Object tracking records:
--------------------
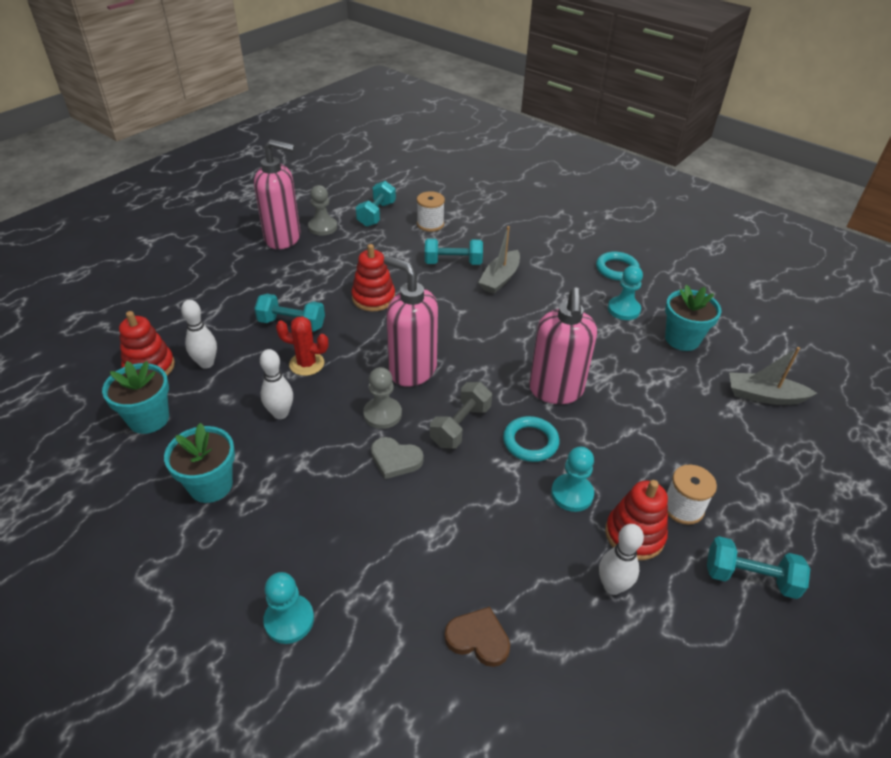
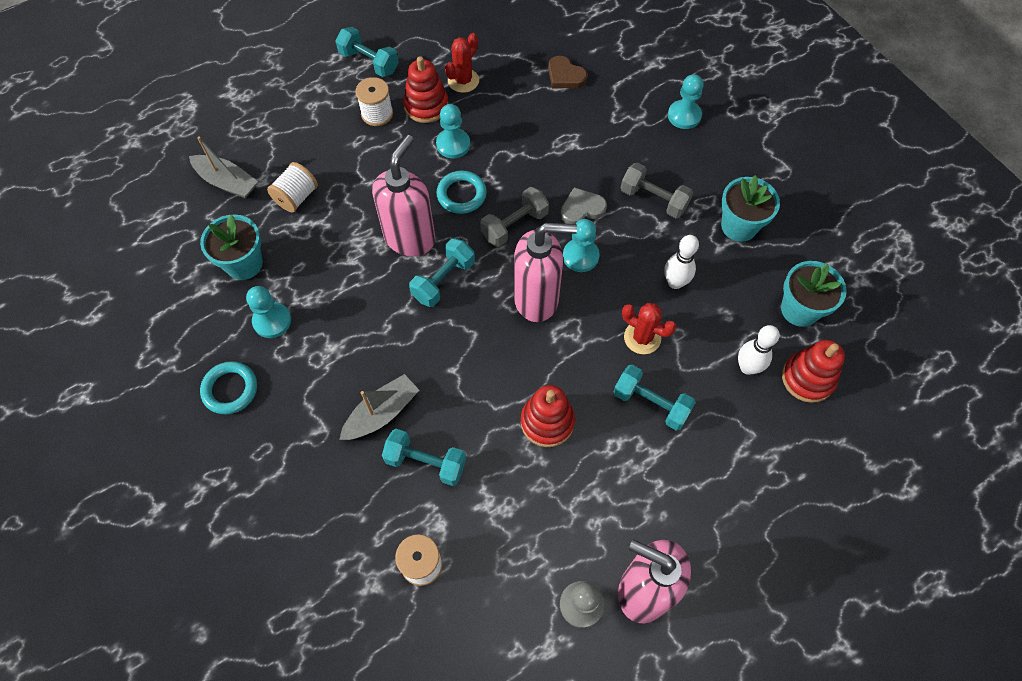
camera: 160 degrees left, 20 degrees up
(315, 490) = (653, 199): none -> grey dumbbell
(376, 214) = (492, 617): turquoise dumbbell -> turquoise dumbbell (443, 280)
(382, 414) = (580, 256): grey pawn -> turquoise pawn
(395, 459) = (582, 209): grey heart -> grey heart turned 60 degrees counterclockwise
(412, 370) = (537, 299): pink soap dispenser -> pink soap dispenser turned 60 degrees counterclockwise
(612, 586) = (463, 81): white bowling pin -> red cactus
(688, 399) = (296, 197): none -> white spool

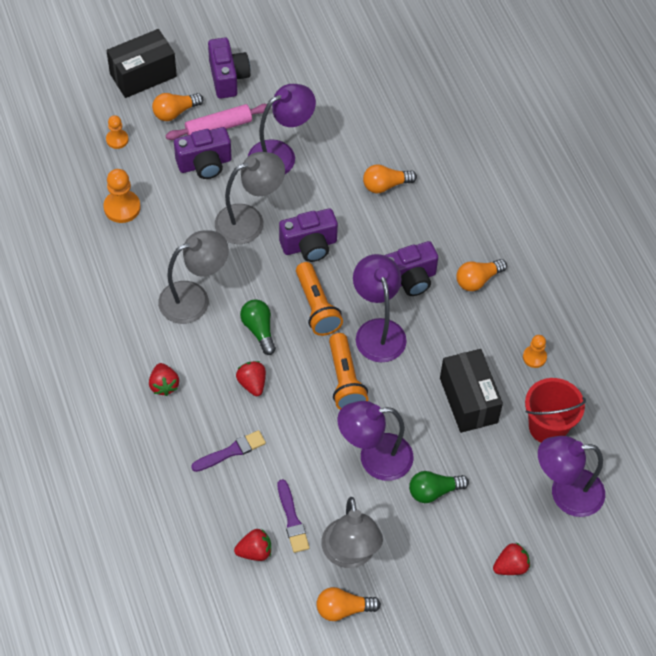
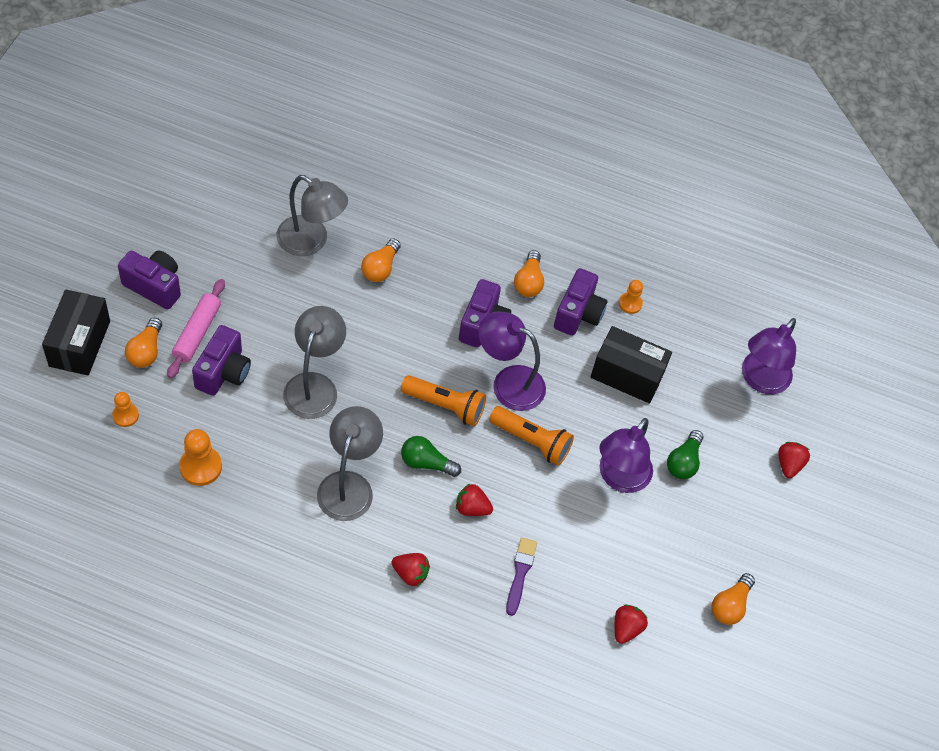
camera: 55 degrees left, 0 degrees up
(280, 154) = (273, 312): purple lamp -> none
(292, 519) = (621, 578): purple brush -> none
(309, 245) = (382, 364): purple camera -> purple camera (578, 314)
(350, 555) = (688, 563): grey lamp -> grey lamp (311, 242)
(548, 427) = (696, 345): red bucket -> none

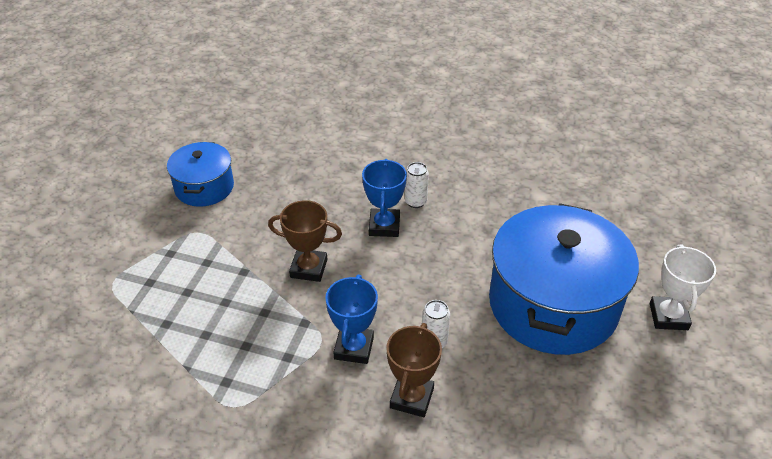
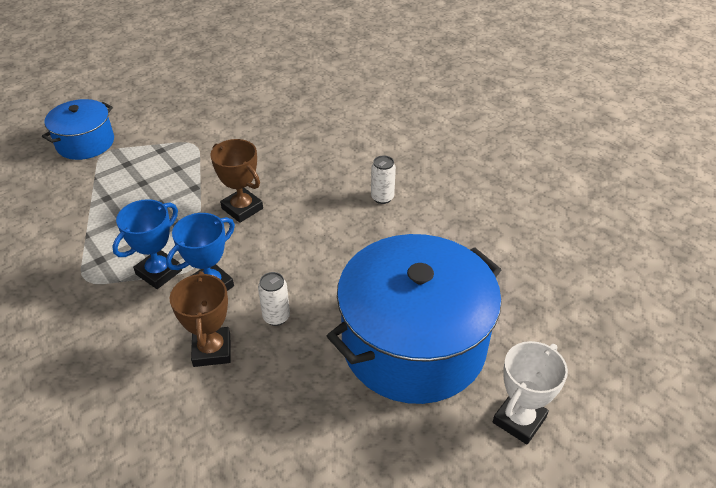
camera: 35 degrees right, 0 degrees up
(204, 187) = (232, 114): blue pot -> blue pot (85, 143)
(384, 226) = (335, 204): blue trophy -> blue trophy (159, 272)
(411, 398) = (212, 350): brown trophy -> brown trophy turned 60 degrees counterclockwise

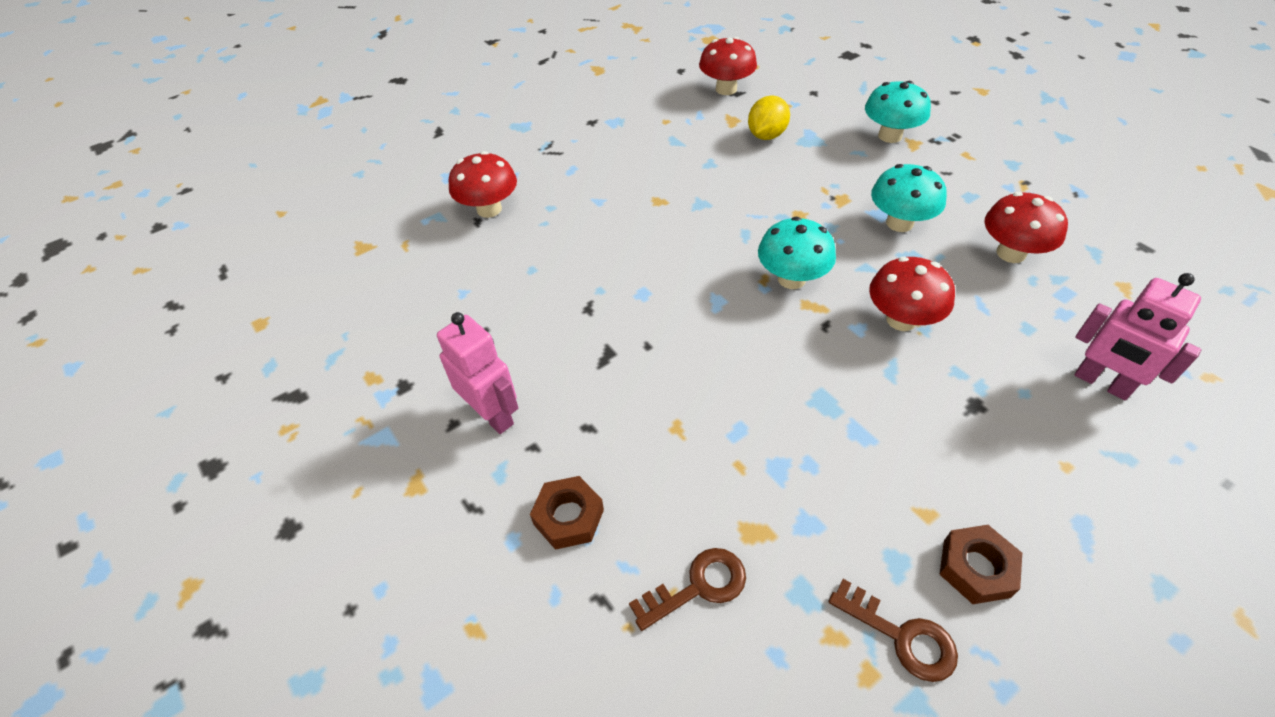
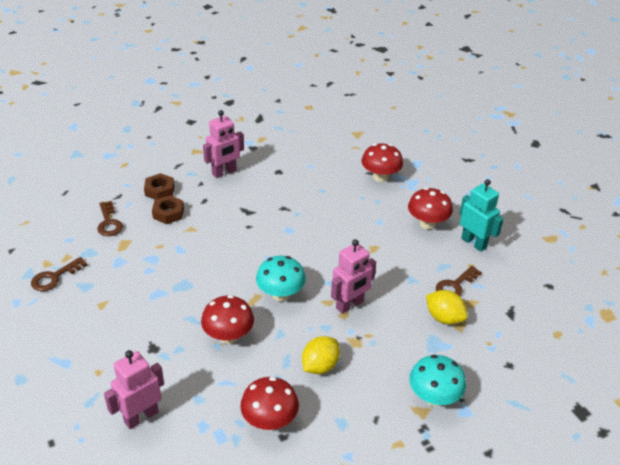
camera: 95 degrees right, 10 degrees down
(622, 120) = (474, 243): none -> turquoise robot
(707, 130) = (455, 286): none -> brown key
(726, 89) = (516, 308): red mushroom -> red mushroom (427, 223)
(780, 210) = (350, 305): none -> pink robot
(899, 223) = (320, 366): turquoise mushroom -> yellow lemon
(976, 568) = (67, 312): brown nut -> brown nut (168, 213)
--------------------
Task objective
Leave out any pictures, please, and quote only the lines from the top of the data through the line that contains "(780, 210) = (350, 305): none -> pink robot".

Solution to this exercise
camera: 160 degrees left, 20 degrees up
(315, 490) = (653, 199): none -> grey dumbbell
(376, 214) = (492, 617): turquoise dumbbell -> turquoise dumbbell (443, 280)
(382, 414) = (580, 256): grey pawn -> turquoise pawn
(395, 459) = (582, 209): grey heart -> grey heart turned 60 degrees counterclockwise
(412, 370) = (537, 299): pink soap dispenser -> pink soap dispenser turned 60 degrees counterclockwise
(612, 586) = (463, 81): white bowling pin -> red cactus
(688, 399) = (296, 197): none -> white spool

camera: 55 degrees left, 0 degrees up
(280, 154) = (273, 312): purple lamp -> none
(292, 519) = (621, 578): purple brush -> none
(309, 245) = (382, 364): purple camera -> purple camera (578, 314)
(350, 555) = (688, 563): grey lamp -> grey lamp (311, 242)
(548, 427) = (696, 345): red bucket -> none

camera: 35 degrees right, 0 degrees up
(204, 187) = (232, 114): blue pot -> blue pot (85, 143)
(384, 226) = (335, 204): blue trophy -> blue trophy (159, 272)
(411, 398) = (212, 350): brown trophy -> brown trophy turned 60 degrees counterclockwise

camera: 95 degrees right, 10 degrees down
(622, 120) = (474, 243): none -> turquoise robot
(707, 130) = (455, 286): none -> brown key
(726, 89) = (516, 308): red mushroom -> red mushroom (427, 223)
(780, 210) = (350, 305): none -> pink robot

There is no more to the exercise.